> WORK ORDER
Everything from the line holding "R4: 1.5k (GND, TRIG) -> 47k (GND, TRIG)" to the end of the listing below should be copied exactly, line for line, minus the pictures.
--- EXCERPTED DATA Enclosed Below ---
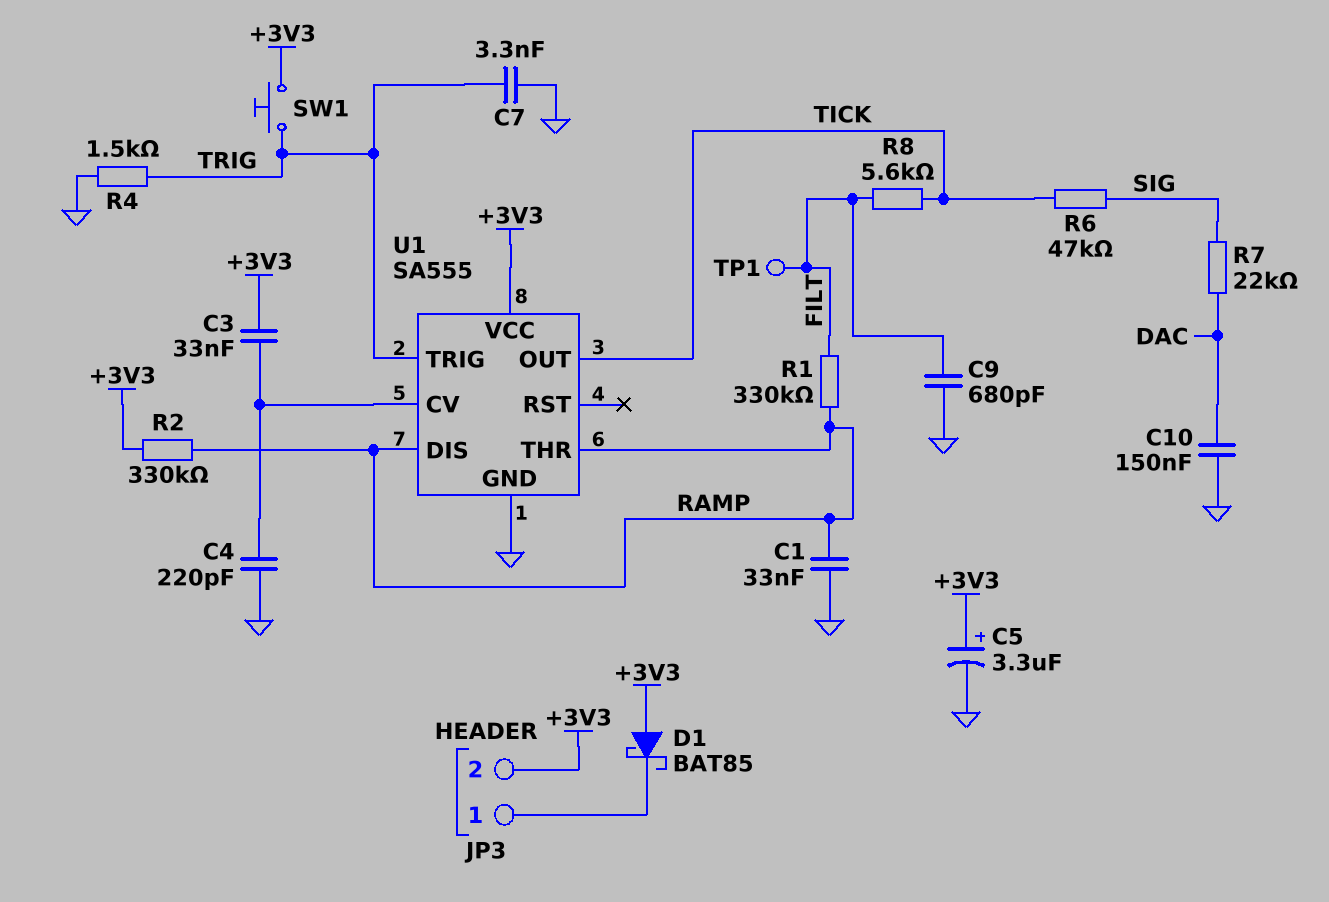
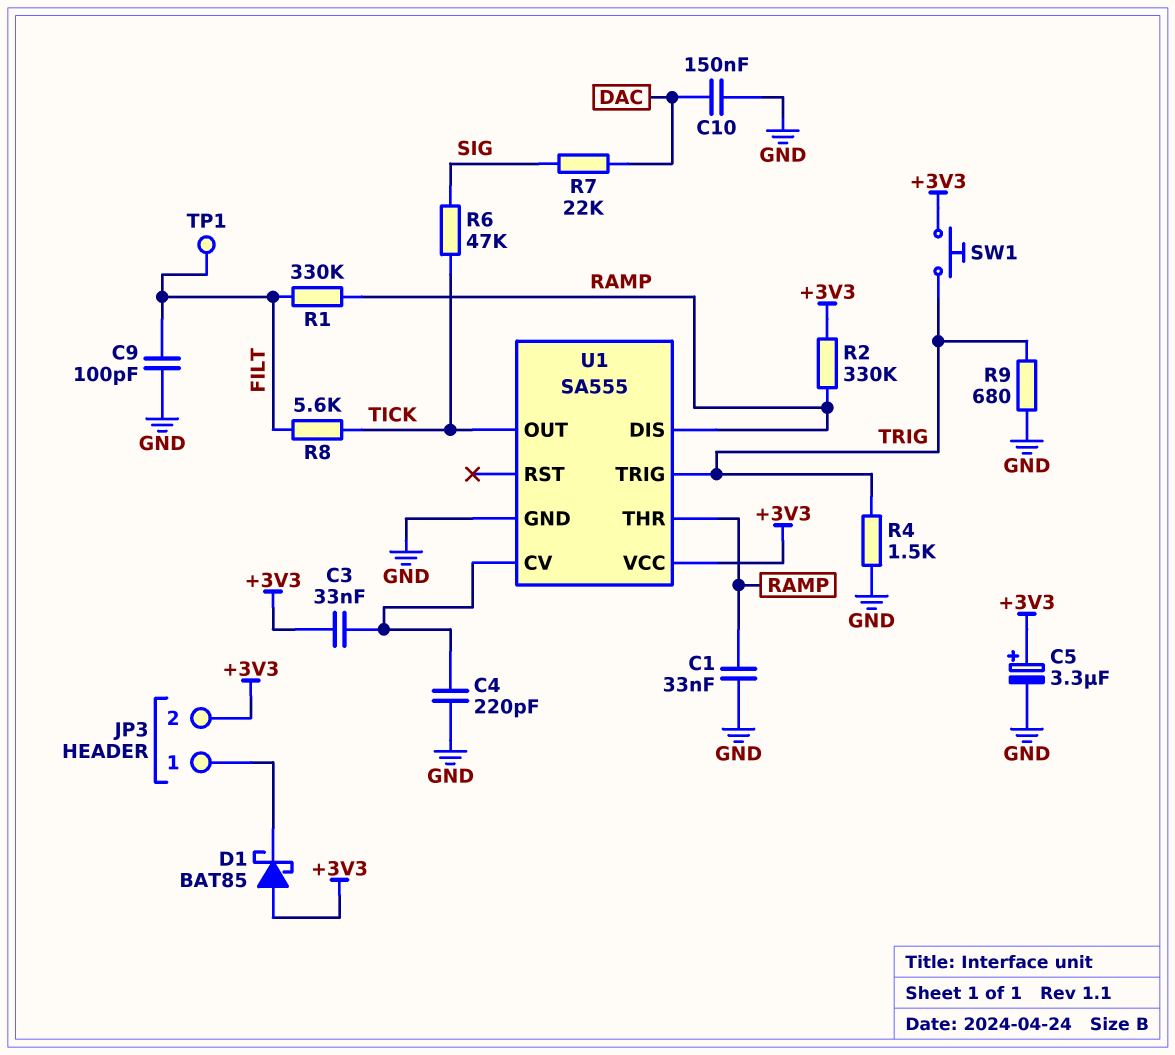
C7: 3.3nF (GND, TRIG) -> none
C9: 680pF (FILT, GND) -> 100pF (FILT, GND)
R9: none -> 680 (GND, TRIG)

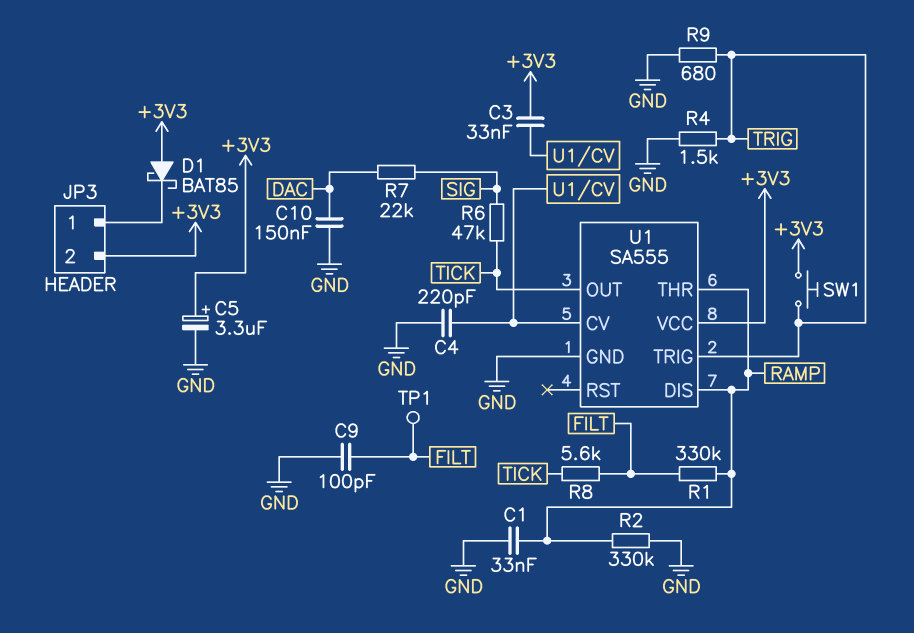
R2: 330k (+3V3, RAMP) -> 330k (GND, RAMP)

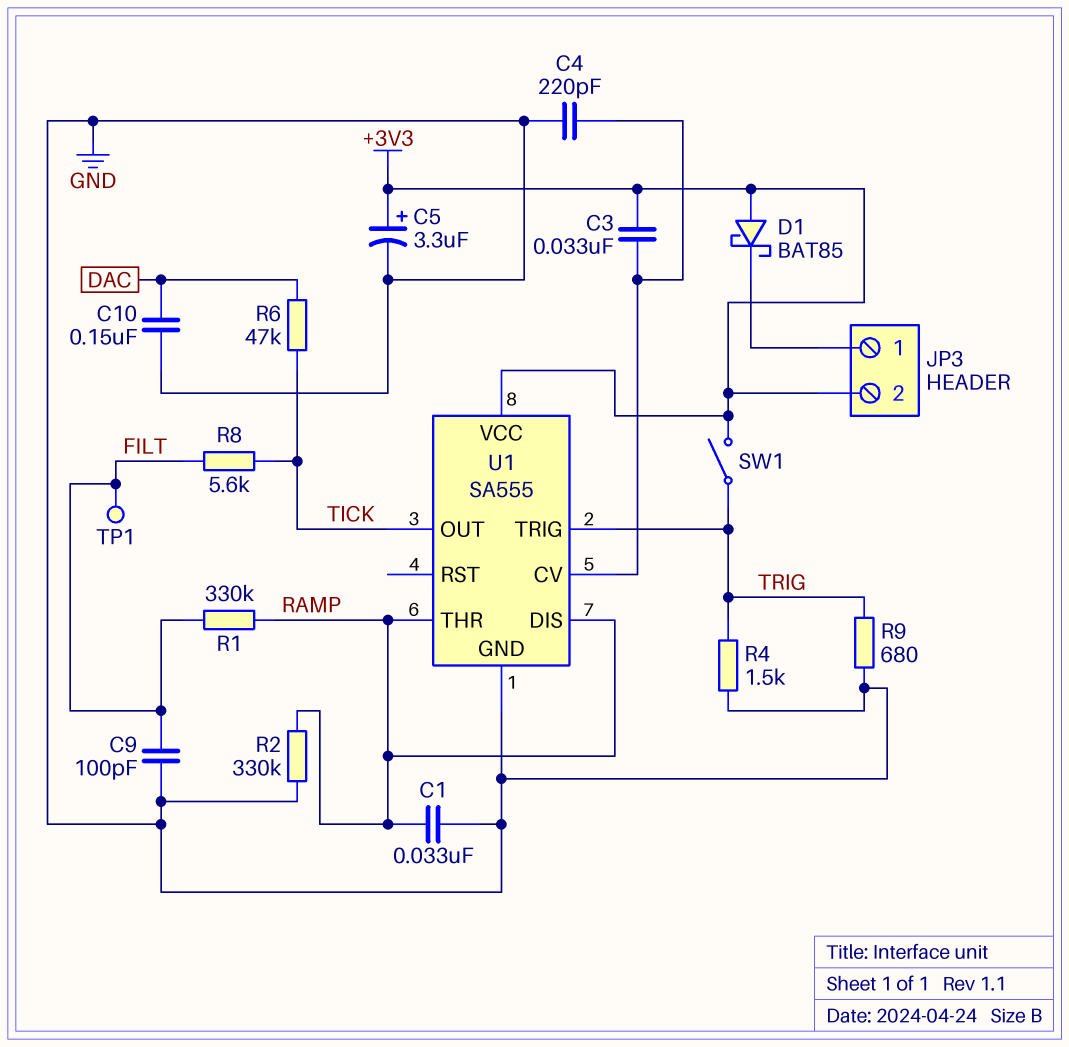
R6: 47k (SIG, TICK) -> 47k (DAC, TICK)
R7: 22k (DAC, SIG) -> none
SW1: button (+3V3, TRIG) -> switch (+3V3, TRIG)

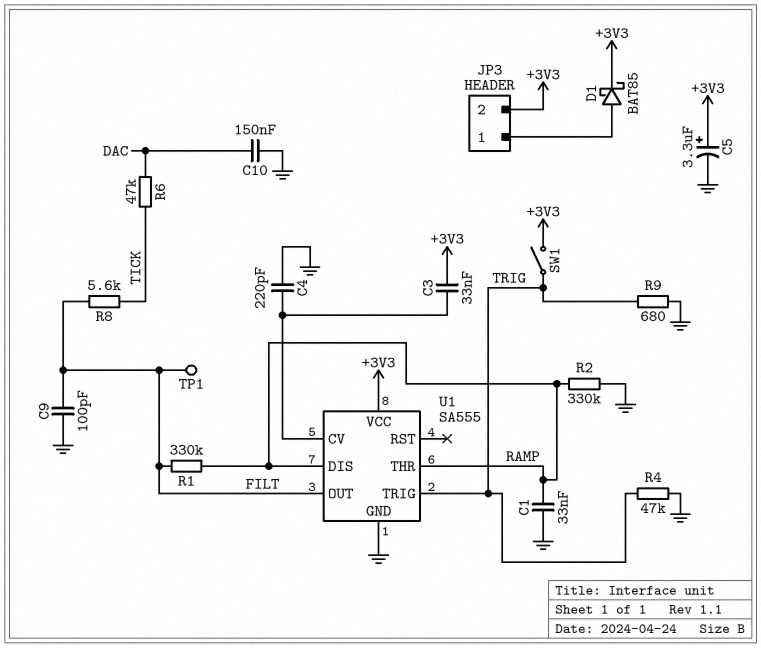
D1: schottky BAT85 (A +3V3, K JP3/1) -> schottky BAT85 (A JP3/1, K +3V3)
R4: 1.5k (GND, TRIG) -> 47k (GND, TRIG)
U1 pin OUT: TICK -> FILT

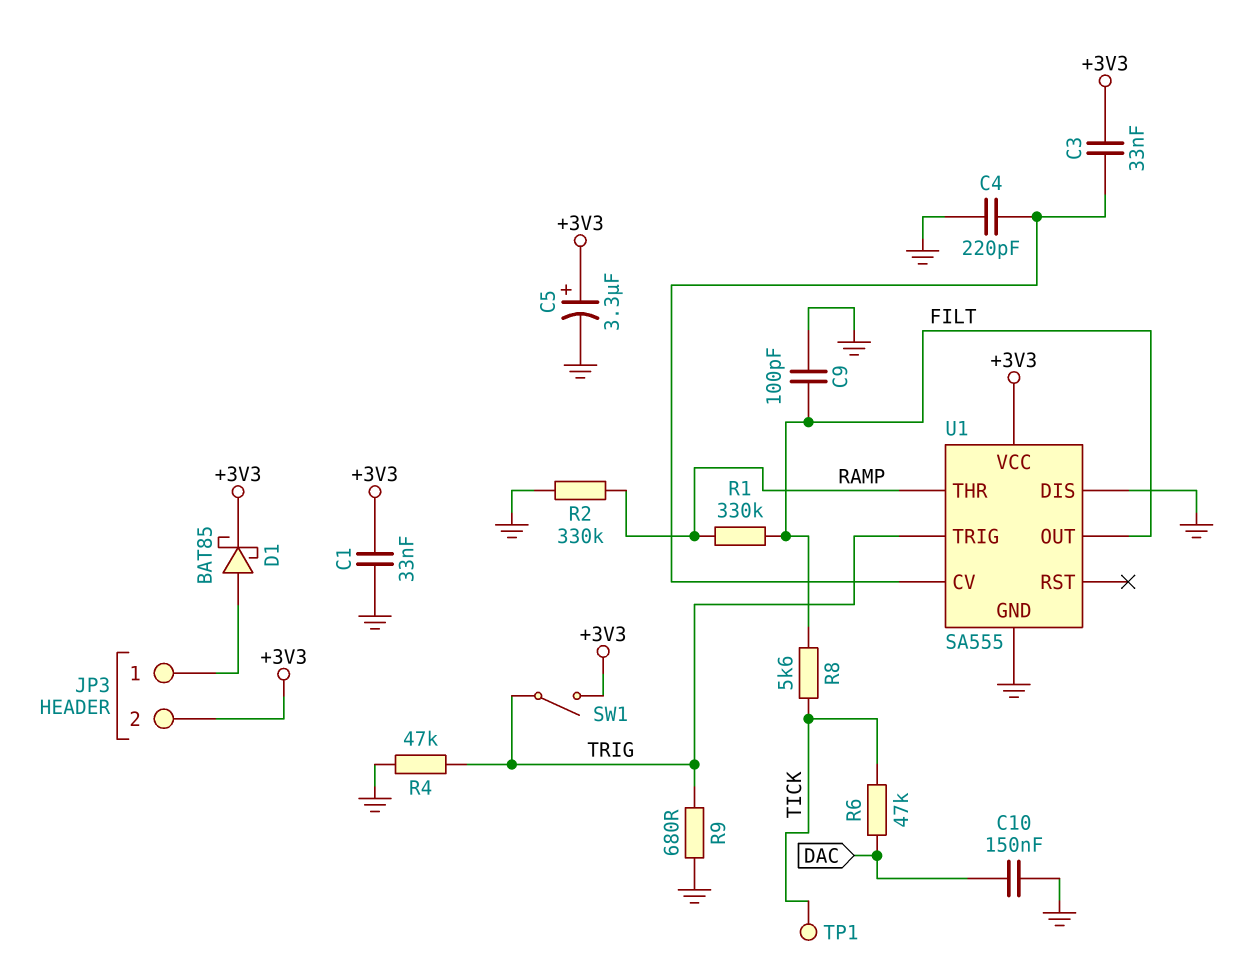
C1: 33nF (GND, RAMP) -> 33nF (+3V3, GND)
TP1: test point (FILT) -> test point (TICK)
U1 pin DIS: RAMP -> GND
--- End of Enclosed EXCERPTED DATA ---
> SOLVED EXERCISE
R4: 1.5k (GND, TRIG) -> 47k (GND, TRIG)
U1 pin OUT: TICK -> FILT

C1: 33nF (GND, RAMP) -> 33nF (+3V3, GND)
TP1: test point (FILT) -> test point (TICK)
U1 pin DIS: RAMP -> GND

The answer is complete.